__Information provided__.
• • • • •

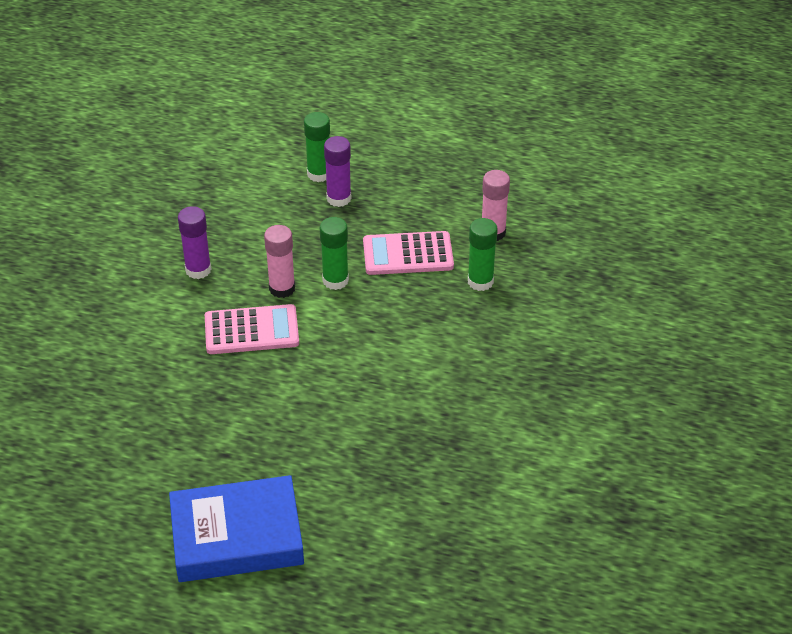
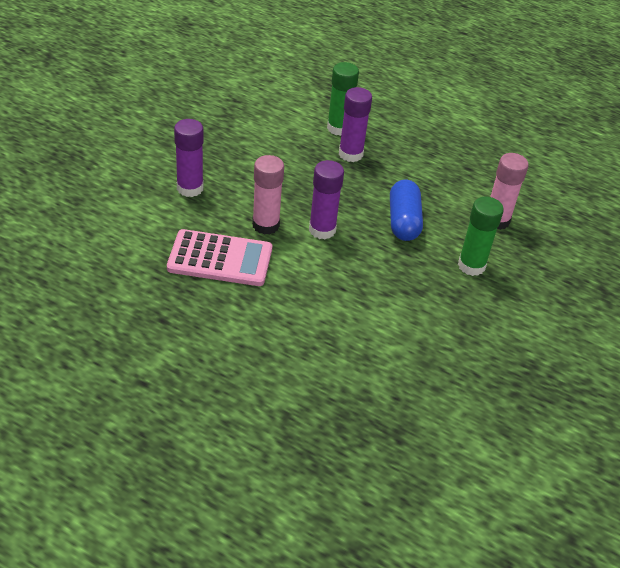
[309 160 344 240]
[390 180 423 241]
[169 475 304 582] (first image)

• • • • •

__What you are asked to do__. Would you restate the listing word for word without its pictures?

__Task result__.
[309 160 344 240]
[390 180 423 241]
[169 475 304 582] (first image)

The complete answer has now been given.